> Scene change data
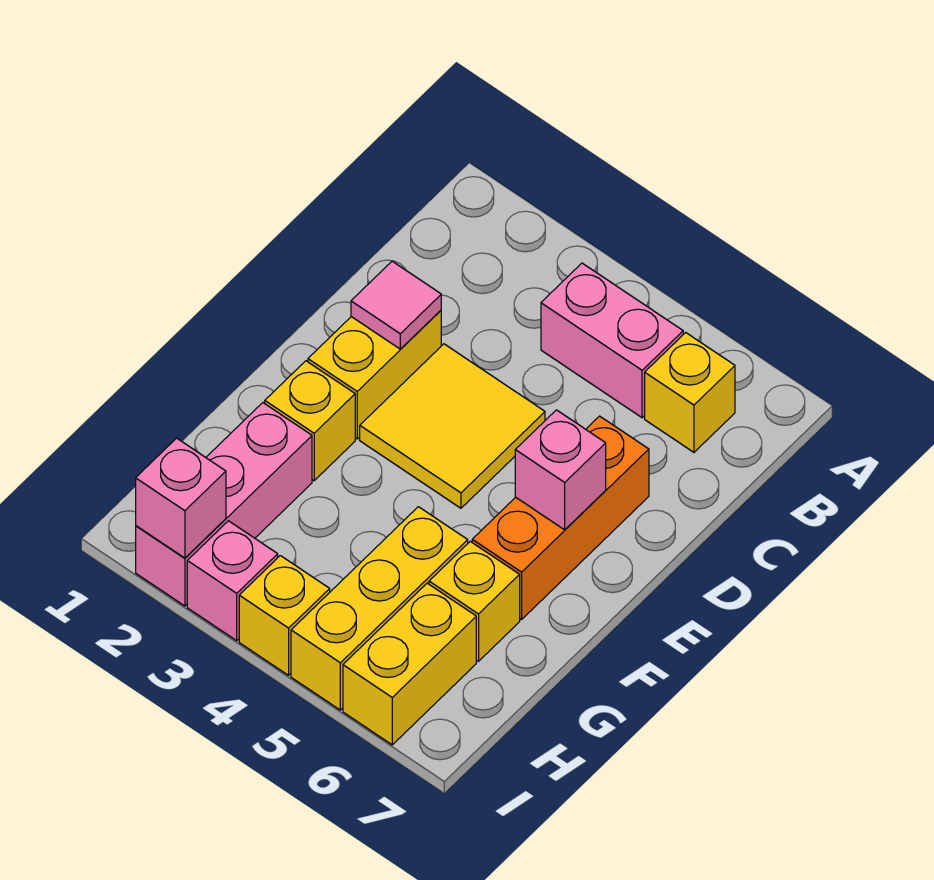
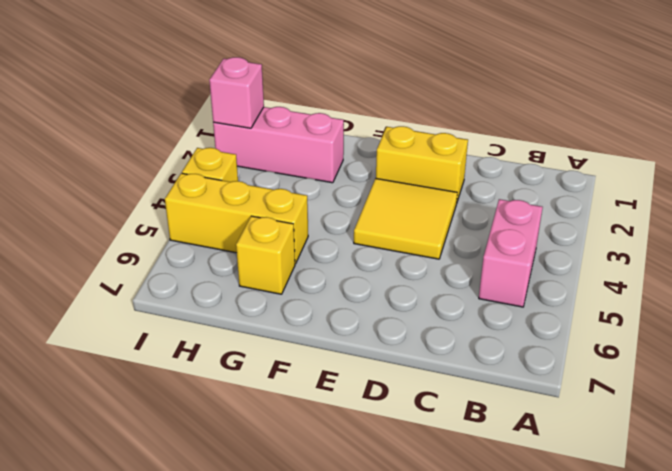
none -> yellow brick B6 level 1
none -> orange brick D6:F6 level 1
none -> yellow brick F2 level 1

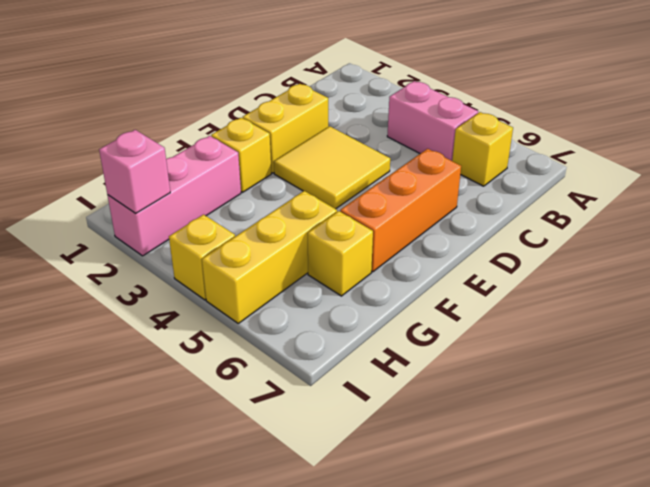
none -> yellow brick H6:I6 level 1
none -> pink brick I3 level 1
none -> pink tile D2 level 2

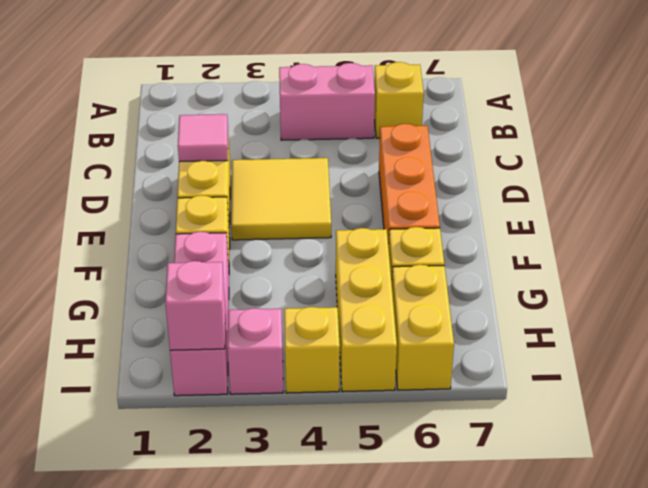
none -> pink brick E6 level 2

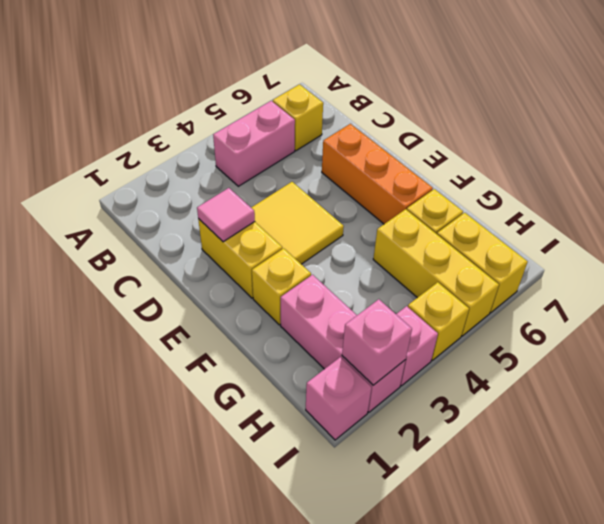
pink brick I1 level 1 -> pink brick E6 level 2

> GOAL OF THE EXERCISE
The lines from the one containing "none -> pink brick I3 level 1" to the last line of the records, both included: print exactly those and nothing else, leaving out any pictures.

> OUTPUT OF THE EXERCISE
none -> pink brick I3 level 1
none -> pink tile D2 level 2

none -> pink brick E6 level 2

pink brick I1 level 1 -> pink brick E6 level 2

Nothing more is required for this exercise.